WORK INSTRUCTION: Exact reproduction is needed for the lines from the one with "red trapezoid: (245, 348)" to the end of the listing below, and for no other lines.

##### GIVEN DATA

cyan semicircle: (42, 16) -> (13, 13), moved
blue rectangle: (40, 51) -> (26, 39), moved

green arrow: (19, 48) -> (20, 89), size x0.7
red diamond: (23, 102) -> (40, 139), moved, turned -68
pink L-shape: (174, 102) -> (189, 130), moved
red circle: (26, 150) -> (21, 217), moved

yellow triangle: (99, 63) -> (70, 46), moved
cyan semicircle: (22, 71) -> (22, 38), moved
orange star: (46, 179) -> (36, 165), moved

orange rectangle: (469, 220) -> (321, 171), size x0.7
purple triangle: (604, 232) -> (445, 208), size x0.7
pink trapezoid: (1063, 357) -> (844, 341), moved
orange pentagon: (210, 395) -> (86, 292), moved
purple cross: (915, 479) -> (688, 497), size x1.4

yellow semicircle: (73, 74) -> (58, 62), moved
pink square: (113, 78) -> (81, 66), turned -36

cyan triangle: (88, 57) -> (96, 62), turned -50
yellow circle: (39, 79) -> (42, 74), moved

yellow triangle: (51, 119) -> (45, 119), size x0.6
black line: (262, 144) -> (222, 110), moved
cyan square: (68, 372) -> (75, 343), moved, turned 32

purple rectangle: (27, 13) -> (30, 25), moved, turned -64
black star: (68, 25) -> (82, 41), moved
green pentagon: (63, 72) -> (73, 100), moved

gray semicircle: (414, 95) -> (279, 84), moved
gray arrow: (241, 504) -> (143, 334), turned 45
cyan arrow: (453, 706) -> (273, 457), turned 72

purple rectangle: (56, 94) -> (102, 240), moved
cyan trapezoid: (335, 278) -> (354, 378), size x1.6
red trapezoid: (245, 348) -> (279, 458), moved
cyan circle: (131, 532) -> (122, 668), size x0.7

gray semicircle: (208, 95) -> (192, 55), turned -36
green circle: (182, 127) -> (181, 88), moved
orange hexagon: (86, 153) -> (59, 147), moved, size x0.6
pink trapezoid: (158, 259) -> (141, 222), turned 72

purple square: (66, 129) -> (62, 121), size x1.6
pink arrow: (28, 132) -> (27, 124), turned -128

##########

THE ANSWER:
red trapezoid: (245, 348) -> (279, 458), moved
cyan circle: (131, 532) -> (122, 668), size x0.7

gray semicircle: (208, 95) -> (192, 55), turned -36
green circle: (182, 127) -> (181, 88), moved
orange hexagon: (86, 153) -> (59, 147), moved, size x0.6
pink trapezoid: (158, 259) -> (141, 222), turned 72

purple square: (66, 129) -> (62, 121), size x1.6
pink arrow: (28, 132) -> (27, 124), turned -128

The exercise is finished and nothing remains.